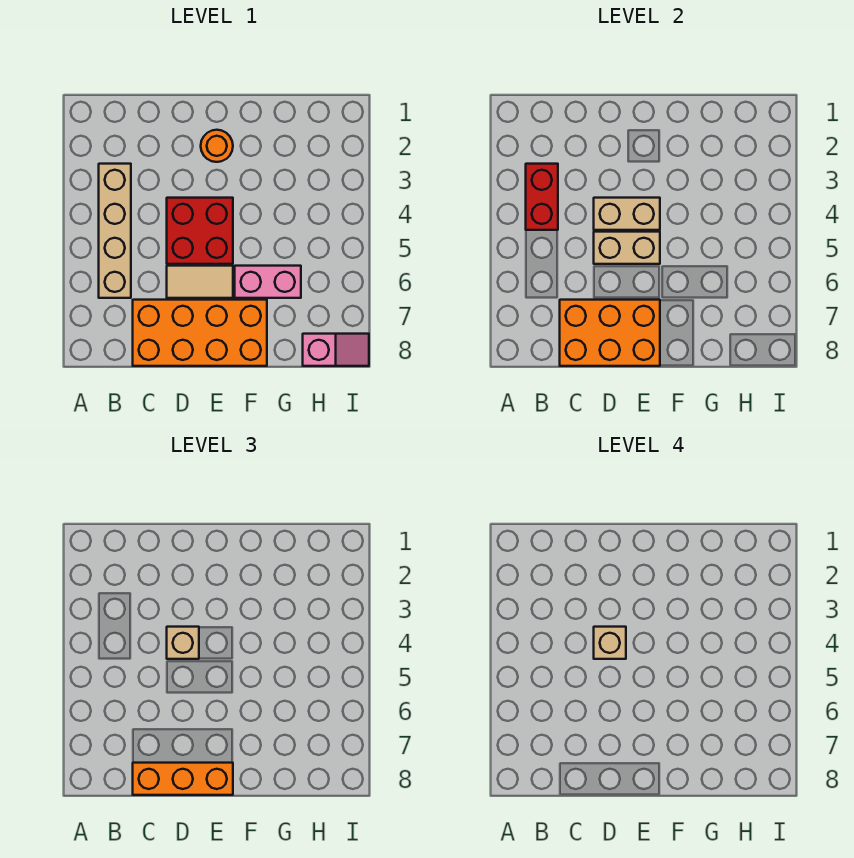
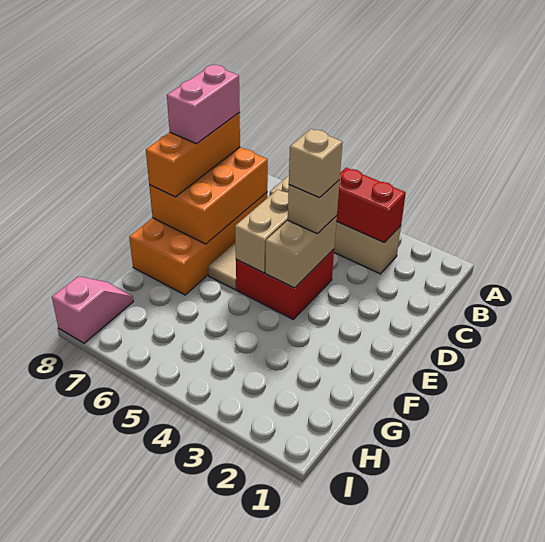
orange round brick E2 level 1 -> none
pink brick F6:G6 level 1 -> pink brick C8:D8 level 4
pink slope H8:I8 level 1 top H -> pink slope H8:I8 level 1 top I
★ ★ ★ ★
• _ABOUT THIS EXERCISE_: Sift the data above for lines with "brick", then copy each one.

• _WRITTEN ANSWER_:
orange round brick E2 level 1 -> none
pink brick F6:G6 level 1 -> pink brick C8:D8 level 4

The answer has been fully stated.